━━━━━ DATA PROVIDED ━━━━━
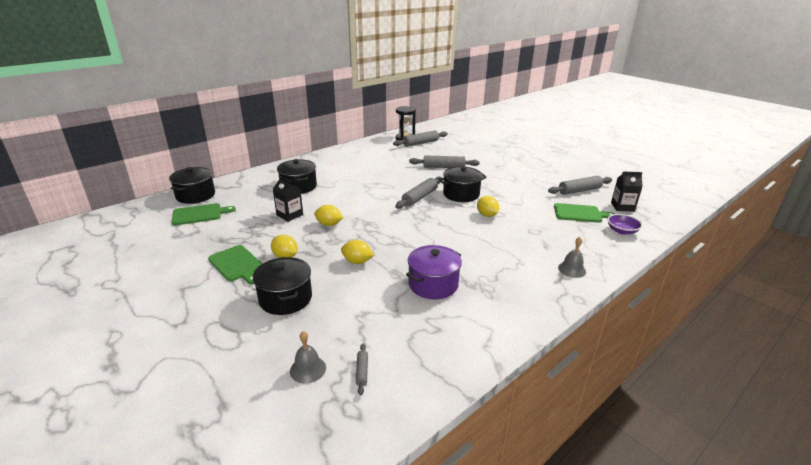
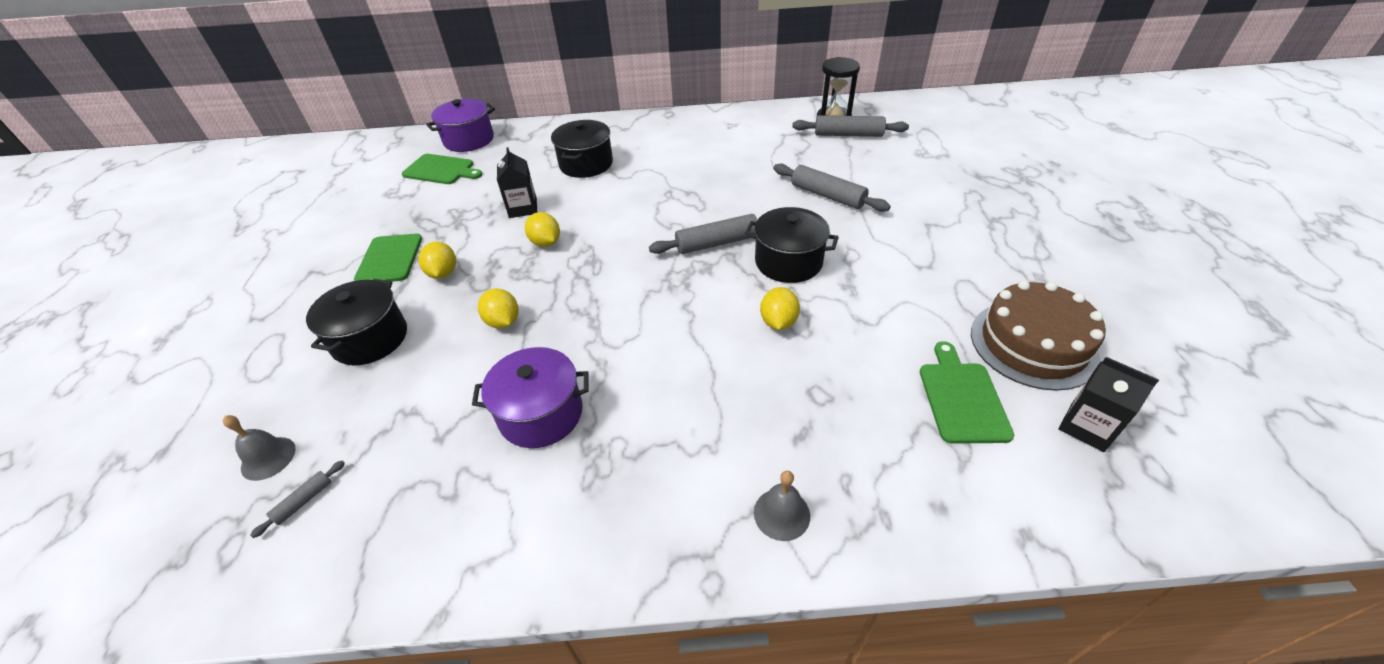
camera: 40 degrees right, 15 degrees up
(195, 195) = (469, 140): black pot -> purple pot
(579, 190) = (1033, 344): grey rolling pin -> brown cake
(579, 213) = (962, 398): green cutting board -> green cutting board turned 135 degrees counterclockwise
(622, 231) = (1004, 485): purple bowl -> none

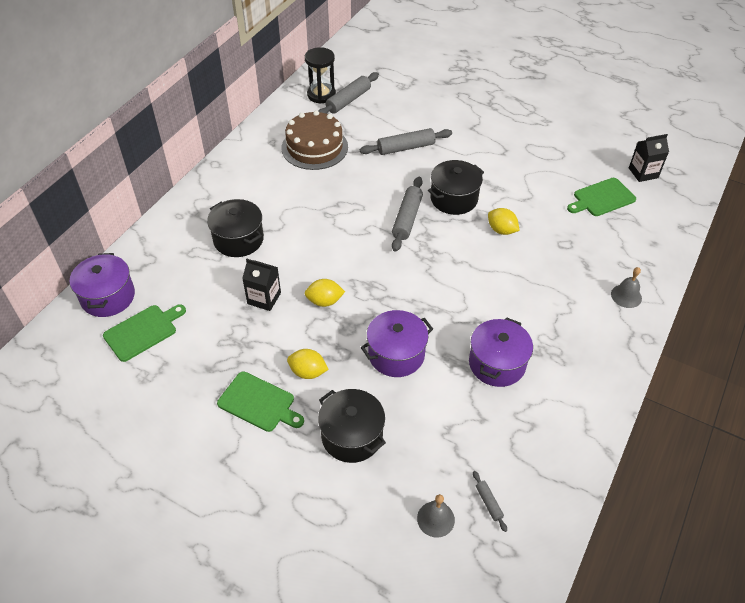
camera: 60 degrees left, 5 degrees up
(503, 322) = (396, 354): yellow lemon -> purple pot
(962, 398) = (602, 198): green cutting board -> green cutting board turned 60 degrees counterclockwise
(1033, 344) = (587, 154): brown cake -> brown cake (314, 147)

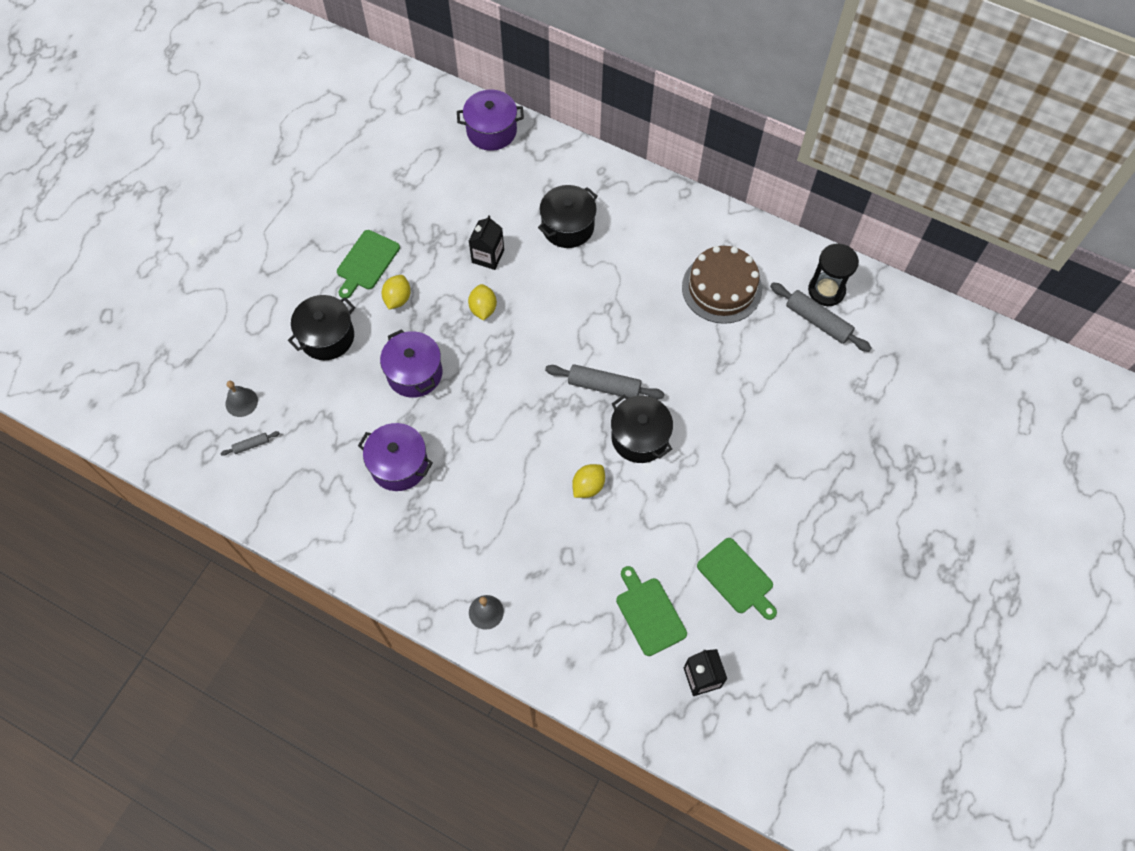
camera: 90 degrees right, 15 degrees up
(143, 331) = (450, 164): green cutting board -> green cutting board (737, 578)
(406, 147) = (729, 387): grey rolling pin -> none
━━━━━
▸ WORK REQUIRED
If a picture appears in the records, omit it and print everything else exactly.

▸ RESPONSE TO THIS EXERCISE
camera: 40 degrees right, 15 degrees up
(195, 195) = (469, 140): black pot -> purple pot
(579, 190) = (1033, 344): grey rolling pin -> brown cake
(579, 213) = (962, 398): green cutting board -> green cutting board turned 135 degrees counterclockwise
(622, 231) = (1004, 485): purple bowl -> none

camera: 60 degrees left, 5 degrees up
(503, 322) = (396, 354): yellow lemon -> purple pot
(962, 398) = (602, 198): green cutting board -> green cutting board turned 60 degrees counterclockwise
(1033, 344) = (587, 154): brown cake -> brown cake (314, 147)

camera: 90 degrees right, 15 degrees up
(143, 331) = (450, 164): green cutting board -> green cutting board (737, 578)
(406, 147) = (729, 387): grey rolling pin -> none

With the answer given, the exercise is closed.